__Instructions for the task__. The listing below should be reproduced precisely, except for its images.

__Data__.
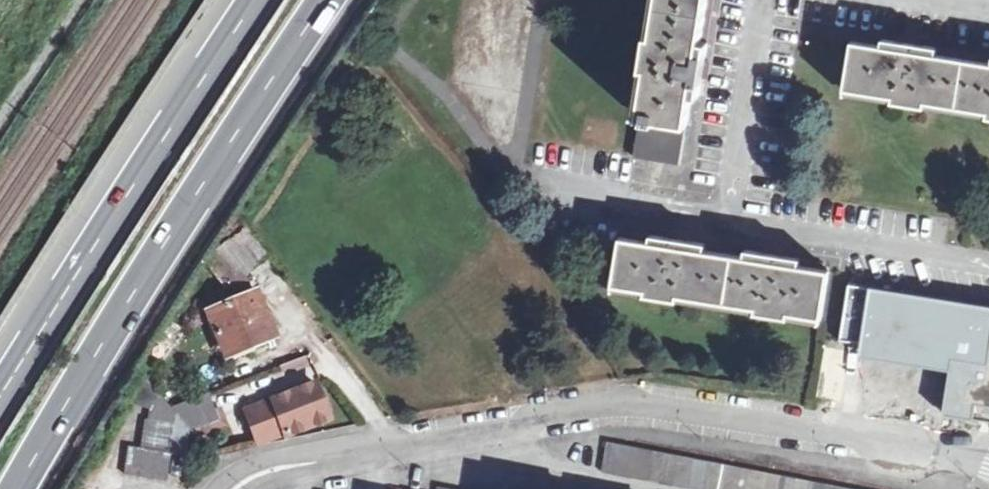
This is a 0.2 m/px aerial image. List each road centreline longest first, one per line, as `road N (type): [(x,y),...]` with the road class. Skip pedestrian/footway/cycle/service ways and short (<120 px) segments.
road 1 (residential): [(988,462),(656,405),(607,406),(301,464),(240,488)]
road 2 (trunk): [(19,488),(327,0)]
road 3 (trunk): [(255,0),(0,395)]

__Your response__.
This is a 0.2 m/px aerial image. List each road centreline longest first, one per line, as `road N (type): [(x,y),...]` with the road class. Skip pedestrian/footway/cycle/service ways and short (<120 px) segments.
road 1 (residential): [(988,462),(656,405),(607,406),(301,464),(240,488)]
road 2 (trunk): [(19,488),(327,0)]
road 3 (trunk): [(255,0),(0,395)]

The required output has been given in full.